(Records drawn from a dataset)
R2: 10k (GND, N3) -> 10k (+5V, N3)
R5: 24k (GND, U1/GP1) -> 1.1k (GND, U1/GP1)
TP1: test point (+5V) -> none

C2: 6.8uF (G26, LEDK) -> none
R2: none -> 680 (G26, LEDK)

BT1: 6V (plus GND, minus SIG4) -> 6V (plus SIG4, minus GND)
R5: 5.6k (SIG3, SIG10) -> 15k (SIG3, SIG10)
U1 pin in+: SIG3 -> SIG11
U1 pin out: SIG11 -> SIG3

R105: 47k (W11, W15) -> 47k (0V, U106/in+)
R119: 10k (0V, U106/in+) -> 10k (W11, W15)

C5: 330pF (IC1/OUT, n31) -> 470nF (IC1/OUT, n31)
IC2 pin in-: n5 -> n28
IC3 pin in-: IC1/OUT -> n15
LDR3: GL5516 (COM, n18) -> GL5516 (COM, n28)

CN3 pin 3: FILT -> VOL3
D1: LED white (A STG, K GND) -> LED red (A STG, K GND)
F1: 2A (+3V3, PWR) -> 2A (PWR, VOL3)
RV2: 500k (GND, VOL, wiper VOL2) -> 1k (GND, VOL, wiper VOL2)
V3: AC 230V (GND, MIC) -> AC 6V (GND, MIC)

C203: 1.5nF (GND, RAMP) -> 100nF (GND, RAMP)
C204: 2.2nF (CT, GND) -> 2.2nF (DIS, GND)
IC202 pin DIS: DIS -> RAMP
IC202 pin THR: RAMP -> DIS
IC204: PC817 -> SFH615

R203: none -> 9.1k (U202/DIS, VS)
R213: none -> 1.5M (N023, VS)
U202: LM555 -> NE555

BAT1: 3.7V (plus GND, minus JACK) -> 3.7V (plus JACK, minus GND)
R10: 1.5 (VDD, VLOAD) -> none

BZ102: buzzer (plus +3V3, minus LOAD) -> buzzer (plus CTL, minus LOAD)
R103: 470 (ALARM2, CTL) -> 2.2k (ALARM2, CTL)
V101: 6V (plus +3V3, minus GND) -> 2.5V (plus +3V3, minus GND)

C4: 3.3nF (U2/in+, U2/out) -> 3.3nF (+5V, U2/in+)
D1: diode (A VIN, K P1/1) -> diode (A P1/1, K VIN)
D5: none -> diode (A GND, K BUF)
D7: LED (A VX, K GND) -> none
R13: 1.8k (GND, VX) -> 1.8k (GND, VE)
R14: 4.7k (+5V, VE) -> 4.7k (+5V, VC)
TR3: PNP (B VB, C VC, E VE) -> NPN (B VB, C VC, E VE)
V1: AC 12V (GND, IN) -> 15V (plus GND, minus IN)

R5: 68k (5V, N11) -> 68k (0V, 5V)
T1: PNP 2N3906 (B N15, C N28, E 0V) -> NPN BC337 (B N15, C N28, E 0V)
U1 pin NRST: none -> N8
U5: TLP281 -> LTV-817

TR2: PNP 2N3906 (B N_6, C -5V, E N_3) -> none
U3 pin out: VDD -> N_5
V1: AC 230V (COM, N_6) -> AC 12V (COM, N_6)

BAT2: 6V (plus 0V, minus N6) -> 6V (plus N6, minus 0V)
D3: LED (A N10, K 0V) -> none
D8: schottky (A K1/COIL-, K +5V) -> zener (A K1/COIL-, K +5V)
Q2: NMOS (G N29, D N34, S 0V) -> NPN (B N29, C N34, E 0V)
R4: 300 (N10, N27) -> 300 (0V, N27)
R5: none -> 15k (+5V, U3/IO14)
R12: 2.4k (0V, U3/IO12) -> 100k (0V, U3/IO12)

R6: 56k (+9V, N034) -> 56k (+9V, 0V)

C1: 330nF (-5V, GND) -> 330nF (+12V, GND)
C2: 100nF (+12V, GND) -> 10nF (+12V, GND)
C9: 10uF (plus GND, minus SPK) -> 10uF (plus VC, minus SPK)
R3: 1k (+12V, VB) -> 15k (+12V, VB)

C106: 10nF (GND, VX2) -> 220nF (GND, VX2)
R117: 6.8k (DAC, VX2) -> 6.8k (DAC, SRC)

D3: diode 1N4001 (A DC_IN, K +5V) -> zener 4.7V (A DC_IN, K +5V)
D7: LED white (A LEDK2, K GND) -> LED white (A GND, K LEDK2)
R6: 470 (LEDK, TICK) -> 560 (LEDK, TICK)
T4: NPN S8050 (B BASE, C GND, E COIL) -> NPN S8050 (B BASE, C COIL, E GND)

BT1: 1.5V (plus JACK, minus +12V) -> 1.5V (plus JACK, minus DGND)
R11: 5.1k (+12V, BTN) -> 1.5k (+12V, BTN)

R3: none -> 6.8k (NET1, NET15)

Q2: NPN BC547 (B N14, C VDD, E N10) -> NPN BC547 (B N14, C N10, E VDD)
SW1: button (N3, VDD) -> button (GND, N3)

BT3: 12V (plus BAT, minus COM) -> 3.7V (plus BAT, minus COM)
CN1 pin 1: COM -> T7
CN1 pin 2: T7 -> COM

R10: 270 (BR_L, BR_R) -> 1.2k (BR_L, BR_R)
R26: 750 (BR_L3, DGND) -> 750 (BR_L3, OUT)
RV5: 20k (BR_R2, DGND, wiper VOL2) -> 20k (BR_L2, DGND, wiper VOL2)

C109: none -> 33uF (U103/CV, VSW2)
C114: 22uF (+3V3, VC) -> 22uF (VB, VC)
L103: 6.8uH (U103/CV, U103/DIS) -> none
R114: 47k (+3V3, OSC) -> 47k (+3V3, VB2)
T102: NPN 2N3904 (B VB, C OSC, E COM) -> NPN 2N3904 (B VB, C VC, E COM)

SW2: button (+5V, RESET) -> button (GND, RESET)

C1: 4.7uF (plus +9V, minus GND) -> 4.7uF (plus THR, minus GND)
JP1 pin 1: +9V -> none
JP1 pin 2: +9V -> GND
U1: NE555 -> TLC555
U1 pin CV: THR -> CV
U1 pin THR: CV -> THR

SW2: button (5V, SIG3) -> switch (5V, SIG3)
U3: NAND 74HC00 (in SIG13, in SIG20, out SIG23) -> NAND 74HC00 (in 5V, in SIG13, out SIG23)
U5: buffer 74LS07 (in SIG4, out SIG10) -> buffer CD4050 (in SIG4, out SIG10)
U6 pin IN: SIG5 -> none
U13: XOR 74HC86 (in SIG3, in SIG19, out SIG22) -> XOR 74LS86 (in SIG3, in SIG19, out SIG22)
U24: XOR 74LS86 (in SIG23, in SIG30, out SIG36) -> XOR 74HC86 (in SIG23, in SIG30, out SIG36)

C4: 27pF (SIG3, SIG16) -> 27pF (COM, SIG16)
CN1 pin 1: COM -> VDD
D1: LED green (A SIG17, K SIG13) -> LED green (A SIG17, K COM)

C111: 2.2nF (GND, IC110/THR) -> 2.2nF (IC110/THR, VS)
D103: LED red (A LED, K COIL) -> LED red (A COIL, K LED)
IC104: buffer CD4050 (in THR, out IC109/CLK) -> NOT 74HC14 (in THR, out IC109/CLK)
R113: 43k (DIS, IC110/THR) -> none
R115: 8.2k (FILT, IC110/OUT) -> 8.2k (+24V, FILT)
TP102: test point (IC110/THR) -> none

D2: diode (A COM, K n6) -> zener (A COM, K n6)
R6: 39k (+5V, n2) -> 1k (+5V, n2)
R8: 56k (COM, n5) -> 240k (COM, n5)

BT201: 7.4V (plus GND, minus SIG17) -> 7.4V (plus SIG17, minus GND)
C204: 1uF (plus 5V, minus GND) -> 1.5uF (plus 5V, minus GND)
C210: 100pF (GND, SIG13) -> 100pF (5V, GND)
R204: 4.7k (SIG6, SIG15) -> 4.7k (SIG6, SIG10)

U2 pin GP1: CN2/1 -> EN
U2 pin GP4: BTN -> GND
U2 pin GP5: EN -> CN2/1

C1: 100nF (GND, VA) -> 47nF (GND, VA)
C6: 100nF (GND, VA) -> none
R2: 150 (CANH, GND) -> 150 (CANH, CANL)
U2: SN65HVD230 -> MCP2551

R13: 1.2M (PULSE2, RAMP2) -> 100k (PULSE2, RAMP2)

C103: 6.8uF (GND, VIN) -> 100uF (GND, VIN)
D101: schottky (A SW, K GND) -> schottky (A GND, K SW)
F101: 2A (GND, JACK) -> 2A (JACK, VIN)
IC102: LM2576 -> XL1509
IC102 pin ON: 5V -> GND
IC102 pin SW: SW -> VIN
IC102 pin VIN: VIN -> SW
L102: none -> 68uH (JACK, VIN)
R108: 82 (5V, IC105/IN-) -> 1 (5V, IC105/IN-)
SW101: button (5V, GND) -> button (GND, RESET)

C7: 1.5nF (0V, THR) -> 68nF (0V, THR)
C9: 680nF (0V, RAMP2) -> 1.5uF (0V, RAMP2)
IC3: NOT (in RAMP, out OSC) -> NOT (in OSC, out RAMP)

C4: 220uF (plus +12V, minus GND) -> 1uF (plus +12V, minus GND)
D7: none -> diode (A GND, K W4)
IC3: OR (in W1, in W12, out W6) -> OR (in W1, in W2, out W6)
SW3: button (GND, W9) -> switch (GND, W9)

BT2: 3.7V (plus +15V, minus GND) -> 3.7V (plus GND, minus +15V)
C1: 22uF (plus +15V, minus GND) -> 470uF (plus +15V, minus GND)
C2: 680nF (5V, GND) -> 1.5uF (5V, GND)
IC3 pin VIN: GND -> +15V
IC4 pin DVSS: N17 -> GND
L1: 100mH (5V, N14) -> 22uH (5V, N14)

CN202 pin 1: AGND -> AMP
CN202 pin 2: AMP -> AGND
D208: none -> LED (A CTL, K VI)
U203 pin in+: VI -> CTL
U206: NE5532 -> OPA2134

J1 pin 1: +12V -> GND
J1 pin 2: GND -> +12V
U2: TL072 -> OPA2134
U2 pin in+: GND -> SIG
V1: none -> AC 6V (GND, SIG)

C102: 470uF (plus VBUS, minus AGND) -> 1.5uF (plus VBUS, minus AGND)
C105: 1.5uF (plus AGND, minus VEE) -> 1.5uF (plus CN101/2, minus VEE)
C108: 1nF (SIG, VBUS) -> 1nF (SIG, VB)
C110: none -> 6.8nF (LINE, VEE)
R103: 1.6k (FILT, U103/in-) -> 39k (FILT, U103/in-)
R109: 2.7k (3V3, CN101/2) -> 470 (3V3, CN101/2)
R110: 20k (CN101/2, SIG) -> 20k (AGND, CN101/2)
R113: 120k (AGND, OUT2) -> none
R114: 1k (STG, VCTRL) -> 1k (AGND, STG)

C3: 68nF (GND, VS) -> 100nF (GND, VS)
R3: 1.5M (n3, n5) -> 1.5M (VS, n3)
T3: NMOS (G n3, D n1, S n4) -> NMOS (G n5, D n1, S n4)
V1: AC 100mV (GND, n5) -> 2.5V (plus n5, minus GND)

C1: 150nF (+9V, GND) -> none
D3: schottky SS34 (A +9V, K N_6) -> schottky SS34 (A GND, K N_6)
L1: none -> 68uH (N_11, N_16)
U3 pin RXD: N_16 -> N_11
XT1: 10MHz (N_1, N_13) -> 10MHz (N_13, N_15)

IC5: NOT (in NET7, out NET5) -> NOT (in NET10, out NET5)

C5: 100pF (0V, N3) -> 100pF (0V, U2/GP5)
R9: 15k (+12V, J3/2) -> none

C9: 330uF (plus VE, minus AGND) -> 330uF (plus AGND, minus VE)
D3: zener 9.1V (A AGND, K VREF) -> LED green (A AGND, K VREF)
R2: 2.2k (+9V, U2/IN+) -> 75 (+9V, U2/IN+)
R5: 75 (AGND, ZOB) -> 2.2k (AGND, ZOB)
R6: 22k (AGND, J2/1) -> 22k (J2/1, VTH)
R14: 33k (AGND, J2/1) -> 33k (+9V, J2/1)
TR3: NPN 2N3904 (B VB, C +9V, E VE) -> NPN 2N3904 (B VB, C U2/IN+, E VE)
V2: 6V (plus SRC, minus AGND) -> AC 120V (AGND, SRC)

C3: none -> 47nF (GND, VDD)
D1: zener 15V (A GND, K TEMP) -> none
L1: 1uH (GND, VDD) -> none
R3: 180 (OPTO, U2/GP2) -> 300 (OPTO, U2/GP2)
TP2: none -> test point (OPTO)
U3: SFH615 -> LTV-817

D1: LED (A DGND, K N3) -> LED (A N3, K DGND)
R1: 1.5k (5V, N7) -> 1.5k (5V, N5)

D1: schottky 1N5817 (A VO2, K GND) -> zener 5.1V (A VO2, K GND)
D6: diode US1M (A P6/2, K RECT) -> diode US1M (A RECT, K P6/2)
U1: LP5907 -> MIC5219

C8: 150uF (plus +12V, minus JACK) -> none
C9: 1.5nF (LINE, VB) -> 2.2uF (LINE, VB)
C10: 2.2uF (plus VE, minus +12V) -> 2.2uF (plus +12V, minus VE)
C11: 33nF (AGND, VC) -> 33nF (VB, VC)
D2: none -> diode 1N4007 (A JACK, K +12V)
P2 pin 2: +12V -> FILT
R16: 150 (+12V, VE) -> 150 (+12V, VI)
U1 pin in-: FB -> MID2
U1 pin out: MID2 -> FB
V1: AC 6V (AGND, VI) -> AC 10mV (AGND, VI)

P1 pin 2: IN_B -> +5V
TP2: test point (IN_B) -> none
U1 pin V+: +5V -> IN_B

**DESCRIPTION OF THE TASK**
The answer should hold exactly the lines running from the one with "L1: 1uH (GND, VDD) -> none" to the final line of the data, both ends counted.

**ANSWER BOX**
L1: 1uH (GND, VDD) -> none
R3: 180 (OPTO, U2/GP2) -> 300 (OPTO, U2/GP2)
TP2: none -> test point (OPTO)
U3: SFH615 -> LTV-817

D1: LED (A DGND, K N3) -> LED (A N3, K DGND)
R1: 1.5k (5V, N7) -> 1.5k (5V, N5)

D1: schottky 1N5817 (A VO2, K GND) -> zener 5.1V (A VO2, K GND)
D6: diode US1M (A P6/2, K RECT) -> diode US1M (A RECT, K P6/2)
U1: LP5907 -> MIC5219

C8: 150uF (plus +12V, minus JACK) -> none
C9: 1.5nF (LINE, VB) -> 2.2uF (LINE, VB)
C10: 2.2uF (plus VE, minus +12V) -> 2.2uF (plus +12V, minus VE)
C11: 33nF (AGND, VC) -> 33nF (VB, VC)
D2: none -> diode 1N4007 (A JACK, K +12V)
P2 pin 2: +12V -> FILT
R16: 150 (+12V, VE) -> 150 (+12V, VI)
U1 pin in-: FB -> MID2
U1 pin out: MID2 -> FB
V1: AC 6V (AGND, VI) -> AC 10mV (AGND, VI)

P1 pin 2: IN_B -> +5V
TP2: test point (IN_B) -> none
U1 pin V+: +5V -> IN_B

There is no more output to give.